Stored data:
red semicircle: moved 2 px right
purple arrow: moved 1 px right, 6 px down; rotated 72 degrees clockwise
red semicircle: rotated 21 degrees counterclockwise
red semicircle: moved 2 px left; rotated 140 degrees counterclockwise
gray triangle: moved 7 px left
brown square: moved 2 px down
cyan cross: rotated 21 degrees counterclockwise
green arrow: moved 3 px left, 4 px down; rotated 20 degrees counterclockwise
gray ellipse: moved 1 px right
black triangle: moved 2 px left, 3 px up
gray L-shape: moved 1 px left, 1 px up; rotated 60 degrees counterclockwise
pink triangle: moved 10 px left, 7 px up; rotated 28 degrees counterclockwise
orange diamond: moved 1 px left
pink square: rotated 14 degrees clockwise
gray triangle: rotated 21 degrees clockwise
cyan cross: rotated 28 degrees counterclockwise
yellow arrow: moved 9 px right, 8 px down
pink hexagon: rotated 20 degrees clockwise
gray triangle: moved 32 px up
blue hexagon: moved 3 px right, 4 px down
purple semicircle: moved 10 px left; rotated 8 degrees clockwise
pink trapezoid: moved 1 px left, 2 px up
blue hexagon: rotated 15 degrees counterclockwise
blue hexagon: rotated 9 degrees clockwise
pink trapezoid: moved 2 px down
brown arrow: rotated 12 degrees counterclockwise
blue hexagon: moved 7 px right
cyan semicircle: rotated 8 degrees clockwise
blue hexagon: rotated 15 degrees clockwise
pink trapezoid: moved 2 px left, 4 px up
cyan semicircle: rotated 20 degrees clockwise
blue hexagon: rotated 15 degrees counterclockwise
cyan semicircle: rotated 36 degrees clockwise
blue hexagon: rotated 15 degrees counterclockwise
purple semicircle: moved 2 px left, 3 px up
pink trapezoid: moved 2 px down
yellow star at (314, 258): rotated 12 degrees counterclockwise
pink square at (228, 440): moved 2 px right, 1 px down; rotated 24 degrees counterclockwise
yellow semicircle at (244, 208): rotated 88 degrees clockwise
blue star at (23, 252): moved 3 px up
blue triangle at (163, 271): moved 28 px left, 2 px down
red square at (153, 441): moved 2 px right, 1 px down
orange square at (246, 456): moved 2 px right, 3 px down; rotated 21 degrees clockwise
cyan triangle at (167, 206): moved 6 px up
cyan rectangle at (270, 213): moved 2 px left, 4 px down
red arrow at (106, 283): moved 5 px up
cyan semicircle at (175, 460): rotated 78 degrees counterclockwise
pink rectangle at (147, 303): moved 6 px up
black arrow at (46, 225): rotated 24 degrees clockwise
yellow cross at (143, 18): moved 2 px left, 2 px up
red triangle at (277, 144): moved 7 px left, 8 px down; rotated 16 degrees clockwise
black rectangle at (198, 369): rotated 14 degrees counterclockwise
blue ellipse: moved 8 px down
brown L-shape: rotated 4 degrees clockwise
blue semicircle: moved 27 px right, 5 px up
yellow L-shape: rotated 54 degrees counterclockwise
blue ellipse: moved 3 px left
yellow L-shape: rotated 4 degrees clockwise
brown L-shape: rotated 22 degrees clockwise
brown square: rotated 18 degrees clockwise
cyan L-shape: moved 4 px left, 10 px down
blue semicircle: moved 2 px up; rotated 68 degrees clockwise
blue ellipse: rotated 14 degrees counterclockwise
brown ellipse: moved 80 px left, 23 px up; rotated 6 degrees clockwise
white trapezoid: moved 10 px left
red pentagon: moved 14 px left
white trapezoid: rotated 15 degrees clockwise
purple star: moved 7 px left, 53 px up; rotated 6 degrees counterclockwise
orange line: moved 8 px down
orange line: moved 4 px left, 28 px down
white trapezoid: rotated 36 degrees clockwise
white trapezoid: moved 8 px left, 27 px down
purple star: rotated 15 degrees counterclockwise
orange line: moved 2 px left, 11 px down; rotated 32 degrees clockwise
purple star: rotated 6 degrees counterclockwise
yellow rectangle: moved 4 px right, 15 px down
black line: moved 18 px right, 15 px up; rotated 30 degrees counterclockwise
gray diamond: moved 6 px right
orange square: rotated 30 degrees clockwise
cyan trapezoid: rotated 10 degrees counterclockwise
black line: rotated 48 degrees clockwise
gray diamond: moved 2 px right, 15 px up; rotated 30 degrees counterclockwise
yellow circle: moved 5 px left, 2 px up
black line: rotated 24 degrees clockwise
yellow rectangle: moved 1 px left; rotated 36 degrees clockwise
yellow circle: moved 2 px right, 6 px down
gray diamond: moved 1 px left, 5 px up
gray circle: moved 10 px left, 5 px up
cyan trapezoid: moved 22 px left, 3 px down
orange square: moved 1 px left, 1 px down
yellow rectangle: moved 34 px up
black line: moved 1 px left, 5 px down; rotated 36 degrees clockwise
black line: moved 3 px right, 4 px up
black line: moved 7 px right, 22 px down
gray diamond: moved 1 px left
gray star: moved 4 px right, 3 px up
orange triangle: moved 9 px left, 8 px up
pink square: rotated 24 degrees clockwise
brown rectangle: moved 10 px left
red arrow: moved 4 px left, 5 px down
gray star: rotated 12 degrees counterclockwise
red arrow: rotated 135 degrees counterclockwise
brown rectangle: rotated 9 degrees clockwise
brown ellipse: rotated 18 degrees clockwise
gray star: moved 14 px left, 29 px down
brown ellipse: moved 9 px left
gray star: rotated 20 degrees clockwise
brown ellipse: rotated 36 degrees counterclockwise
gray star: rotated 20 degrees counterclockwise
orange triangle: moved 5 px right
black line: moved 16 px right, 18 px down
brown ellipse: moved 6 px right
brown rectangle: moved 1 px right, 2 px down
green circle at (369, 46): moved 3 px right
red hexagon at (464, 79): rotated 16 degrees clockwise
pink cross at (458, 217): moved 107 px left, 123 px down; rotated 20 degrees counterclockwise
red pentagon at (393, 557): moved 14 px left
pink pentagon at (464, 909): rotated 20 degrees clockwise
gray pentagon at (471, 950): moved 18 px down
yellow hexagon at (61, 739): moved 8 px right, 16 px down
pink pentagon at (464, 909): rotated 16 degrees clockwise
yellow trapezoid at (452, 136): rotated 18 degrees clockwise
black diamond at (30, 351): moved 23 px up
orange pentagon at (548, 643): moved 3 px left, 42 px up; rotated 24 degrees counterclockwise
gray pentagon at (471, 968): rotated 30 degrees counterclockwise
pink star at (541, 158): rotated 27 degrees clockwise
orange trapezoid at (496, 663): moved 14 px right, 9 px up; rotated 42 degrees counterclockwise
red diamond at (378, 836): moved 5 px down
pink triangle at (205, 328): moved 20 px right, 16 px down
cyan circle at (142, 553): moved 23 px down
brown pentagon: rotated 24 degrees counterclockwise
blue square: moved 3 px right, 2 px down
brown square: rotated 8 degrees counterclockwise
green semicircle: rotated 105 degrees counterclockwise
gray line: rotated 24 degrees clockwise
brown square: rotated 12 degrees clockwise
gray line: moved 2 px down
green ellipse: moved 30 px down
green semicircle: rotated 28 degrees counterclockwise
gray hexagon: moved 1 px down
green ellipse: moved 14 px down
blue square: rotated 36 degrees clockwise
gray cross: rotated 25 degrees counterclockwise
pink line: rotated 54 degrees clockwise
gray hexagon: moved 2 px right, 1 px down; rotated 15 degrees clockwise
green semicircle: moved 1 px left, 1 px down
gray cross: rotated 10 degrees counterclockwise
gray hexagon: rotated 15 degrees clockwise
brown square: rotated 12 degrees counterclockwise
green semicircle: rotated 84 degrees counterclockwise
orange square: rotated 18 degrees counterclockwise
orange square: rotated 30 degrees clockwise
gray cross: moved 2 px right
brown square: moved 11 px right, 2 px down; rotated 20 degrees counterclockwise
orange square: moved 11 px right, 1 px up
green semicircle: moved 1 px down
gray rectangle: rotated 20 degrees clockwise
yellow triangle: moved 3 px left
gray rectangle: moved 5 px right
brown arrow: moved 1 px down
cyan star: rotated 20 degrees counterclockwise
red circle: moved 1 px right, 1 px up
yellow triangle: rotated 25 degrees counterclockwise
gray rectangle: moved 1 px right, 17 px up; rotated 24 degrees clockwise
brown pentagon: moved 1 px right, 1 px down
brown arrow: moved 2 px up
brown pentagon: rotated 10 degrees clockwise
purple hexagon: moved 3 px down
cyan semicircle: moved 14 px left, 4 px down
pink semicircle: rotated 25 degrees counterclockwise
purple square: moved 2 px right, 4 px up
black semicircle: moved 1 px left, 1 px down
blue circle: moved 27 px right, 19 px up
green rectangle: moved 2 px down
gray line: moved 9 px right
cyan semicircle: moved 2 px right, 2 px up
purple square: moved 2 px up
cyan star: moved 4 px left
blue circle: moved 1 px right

Given request:
List every line in the rows above that contains the word "cross", matching case exactly.

The solution:
cyan cross: rotated 21 degrees counterclockwise
cyan cross: rotated 28 degrees counterclockwise
yellow cross at (143, 18): moved 2 px left, 2 px up
pink cross at (458, 217): moved 107 px left, 123 px down; rotated 20 degrees counterclockwise
gray cross: rotated 25 degrees counterclockwise
gray cross: rotated 10 degrees counterclockwise
gray cross: moved 2 px right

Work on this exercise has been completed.